Exercise data |
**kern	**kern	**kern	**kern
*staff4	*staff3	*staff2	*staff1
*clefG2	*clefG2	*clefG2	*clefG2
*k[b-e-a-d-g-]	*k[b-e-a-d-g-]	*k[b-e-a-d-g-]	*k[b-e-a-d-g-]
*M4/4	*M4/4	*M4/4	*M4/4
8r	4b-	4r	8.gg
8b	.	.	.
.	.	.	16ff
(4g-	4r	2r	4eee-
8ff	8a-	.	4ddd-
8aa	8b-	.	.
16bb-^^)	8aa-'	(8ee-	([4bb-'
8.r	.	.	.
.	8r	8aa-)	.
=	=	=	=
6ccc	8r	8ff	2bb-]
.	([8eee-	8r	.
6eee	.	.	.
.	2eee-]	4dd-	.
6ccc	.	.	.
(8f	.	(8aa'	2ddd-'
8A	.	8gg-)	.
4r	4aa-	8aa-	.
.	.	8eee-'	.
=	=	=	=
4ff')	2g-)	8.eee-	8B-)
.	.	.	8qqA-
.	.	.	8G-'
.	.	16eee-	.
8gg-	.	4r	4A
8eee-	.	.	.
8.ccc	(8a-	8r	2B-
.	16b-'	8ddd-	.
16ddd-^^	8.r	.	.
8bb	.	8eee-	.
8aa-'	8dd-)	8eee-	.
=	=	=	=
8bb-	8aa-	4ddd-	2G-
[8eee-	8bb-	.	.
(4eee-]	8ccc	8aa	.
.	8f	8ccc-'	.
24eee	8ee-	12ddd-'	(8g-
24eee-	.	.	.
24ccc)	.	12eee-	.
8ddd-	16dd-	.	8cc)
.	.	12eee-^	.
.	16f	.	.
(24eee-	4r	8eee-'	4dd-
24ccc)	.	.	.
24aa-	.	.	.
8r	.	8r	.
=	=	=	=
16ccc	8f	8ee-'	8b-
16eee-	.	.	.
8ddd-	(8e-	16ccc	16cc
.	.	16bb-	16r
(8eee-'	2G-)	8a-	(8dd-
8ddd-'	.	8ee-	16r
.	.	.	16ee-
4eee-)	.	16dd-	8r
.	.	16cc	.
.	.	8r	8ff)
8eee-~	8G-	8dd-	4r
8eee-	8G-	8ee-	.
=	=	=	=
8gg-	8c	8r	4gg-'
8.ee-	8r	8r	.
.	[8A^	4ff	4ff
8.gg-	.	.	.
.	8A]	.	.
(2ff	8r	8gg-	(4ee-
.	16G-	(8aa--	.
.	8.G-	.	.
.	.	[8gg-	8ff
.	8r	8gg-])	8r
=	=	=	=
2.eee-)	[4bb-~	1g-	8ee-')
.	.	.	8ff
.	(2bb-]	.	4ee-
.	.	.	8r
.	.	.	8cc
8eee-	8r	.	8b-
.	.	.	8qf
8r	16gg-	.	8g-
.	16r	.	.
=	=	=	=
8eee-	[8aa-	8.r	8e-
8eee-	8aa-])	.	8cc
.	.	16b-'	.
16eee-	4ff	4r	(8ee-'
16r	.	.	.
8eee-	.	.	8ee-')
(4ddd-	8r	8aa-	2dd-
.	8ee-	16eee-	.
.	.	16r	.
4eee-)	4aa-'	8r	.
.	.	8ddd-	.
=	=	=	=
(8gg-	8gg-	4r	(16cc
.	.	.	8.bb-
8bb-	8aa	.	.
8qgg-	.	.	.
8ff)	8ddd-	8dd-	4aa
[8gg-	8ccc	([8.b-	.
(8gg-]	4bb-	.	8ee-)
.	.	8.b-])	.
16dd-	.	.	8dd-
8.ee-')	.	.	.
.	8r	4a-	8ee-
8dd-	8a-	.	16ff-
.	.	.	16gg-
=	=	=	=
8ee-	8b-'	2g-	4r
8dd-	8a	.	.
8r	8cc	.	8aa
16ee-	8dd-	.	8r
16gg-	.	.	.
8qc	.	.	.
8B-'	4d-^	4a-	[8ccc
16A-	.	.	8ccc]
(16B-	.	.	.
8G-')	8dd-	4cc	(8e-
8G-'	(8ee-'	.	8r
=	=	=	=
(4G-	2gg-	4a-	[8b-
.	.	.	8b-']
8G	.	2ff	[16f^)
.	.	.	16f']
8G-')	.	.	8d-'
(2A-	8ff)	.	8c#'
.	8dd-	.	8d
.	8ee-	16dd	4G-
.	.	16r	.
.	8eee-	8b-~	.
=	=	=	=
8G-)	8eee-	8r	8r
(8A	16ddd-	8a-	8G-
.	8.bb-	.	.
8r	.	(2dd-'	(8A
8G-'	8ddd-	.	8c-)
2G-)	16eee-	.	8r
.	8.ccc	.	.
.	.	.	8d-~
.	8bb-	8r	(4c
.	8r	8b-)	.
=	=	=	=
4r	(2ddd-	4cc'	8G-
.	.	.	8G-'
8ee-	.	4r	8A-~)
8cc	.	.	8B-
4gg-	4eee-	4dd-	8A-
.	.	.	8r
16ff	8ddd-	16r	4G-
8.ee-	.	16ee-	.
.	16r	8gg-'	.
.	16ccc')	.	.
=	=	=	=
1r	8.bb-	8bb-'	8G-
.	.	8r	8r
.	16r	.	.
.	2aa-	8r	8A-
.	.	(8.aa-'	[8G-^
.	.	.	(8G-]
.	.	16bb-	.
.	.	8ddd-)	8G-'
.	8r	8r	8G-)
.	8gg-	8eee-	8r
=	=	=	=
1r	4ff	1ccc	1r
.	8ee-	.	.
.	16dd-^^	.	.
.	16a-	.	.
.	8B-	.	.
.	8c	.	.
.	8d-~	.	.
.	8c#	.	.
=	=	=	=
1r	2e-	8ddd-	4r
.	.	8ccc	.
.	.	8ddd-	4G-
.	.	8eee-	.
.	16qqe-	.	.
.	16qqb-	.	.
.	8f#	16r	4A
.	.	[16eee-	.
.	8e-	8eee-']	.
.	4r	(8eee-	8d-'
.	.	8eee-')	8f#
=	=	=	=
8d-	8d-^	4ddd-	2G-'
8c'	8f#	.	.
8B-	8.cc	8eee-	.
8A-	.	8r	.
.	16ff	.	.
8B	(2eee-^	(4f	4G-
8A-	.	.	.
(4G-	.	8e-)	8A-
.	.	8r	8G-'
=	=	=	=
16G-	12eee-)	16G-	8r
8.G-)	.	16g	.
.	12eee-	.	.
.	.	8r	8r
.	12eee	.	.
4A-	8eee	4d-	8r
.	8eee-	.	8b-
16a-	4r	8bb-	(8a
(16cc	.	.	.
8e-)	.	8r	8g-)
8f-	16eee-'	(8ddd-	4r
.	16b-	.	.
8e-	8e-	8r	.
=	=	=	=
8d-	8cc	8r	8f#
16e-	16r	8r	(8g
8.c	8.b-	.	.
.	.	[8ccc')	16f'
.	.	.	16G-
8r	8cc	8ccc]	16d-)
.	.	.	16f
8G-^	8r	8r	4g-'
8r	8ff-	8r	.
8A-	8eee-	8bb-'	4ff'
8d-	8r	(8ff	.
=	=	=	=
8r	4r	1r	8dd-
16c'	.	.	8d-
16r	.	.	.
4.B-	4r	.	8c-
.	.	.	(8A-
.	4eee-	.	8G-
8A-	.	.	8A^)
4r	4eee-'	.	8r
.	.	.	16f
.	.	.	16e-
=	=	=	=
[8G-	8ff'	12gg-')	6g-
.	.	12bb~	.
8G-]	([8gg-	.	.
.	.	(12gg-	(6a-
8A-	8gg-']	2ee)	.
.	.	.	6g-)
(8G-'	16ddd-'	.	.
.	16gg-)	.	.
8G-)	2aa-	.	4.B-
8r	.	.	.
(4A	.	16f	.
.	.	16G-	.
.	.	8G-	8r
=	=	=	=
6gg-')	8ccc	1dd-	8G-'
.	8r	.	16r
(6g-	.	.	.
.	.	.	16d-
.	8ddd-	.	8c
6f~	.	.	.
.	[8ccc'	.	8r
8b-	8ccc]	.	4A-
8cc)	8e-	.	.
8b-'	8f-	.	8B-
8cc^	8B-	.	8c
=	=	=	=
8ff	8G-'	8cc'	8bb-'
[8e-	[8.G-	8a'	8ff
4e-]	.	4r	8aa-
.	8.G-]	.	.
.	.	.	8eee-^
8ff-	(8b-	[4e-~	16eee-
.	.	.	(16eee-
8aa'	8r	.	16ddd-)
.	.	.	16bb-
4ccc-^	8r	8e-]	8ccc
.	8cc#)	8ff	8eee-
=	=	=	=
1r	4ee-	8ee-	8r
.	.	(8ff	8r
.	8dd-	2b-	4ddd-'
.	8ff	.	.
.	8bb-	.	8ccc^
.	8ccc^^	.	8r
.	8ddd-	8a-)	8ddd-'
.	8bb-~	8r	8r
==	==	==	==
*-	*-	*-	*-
==
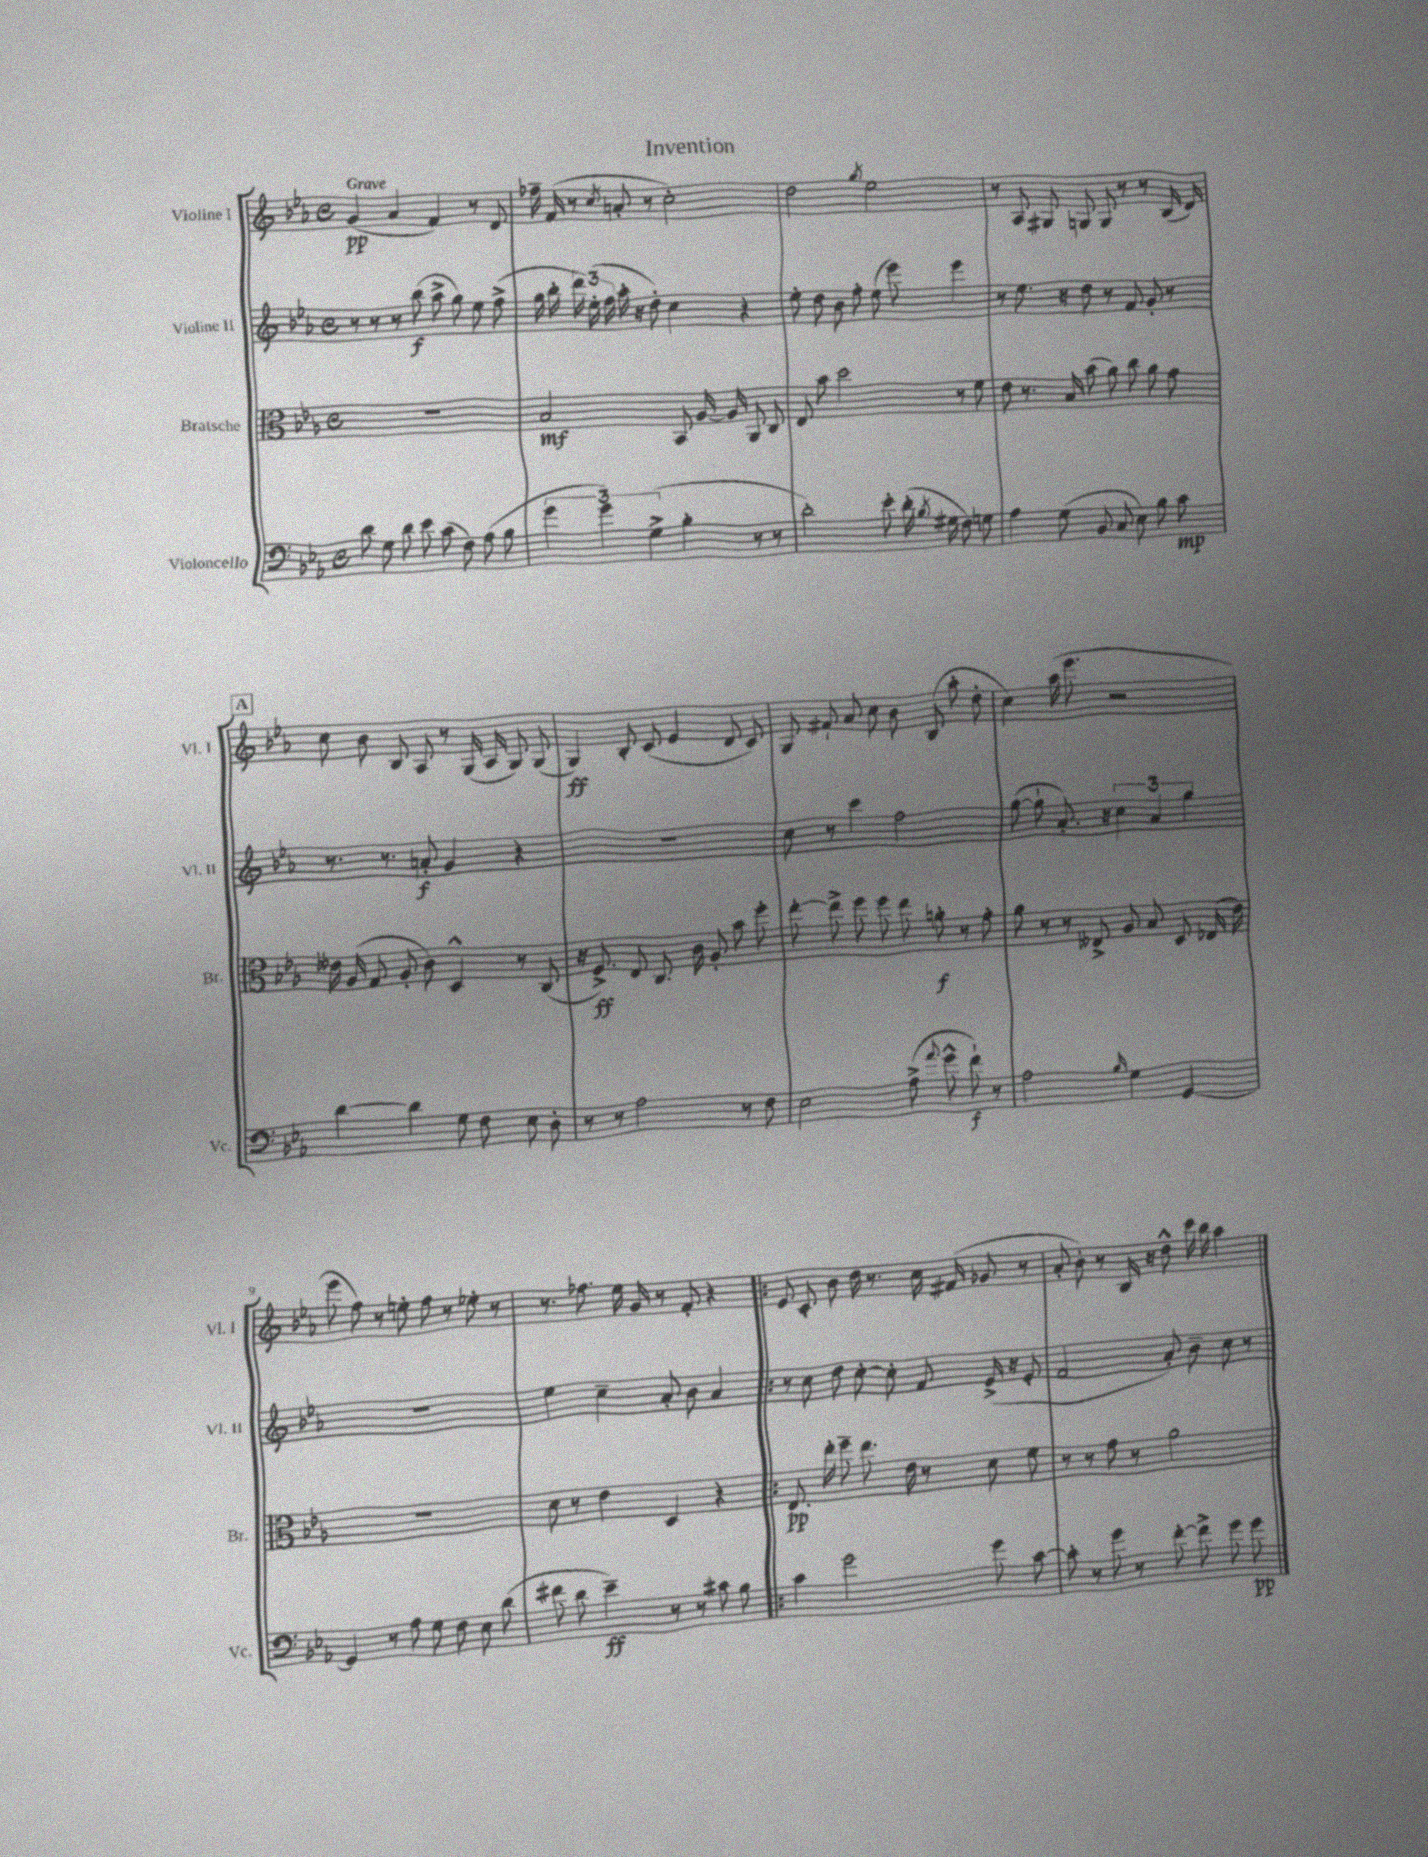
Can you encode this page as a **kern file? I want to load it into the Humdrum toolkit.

Prompt |
Count the lines in the records above that contain the string "kern", treating uppercase and lowercase as different. Reply with the number alone.

Result of the task |
2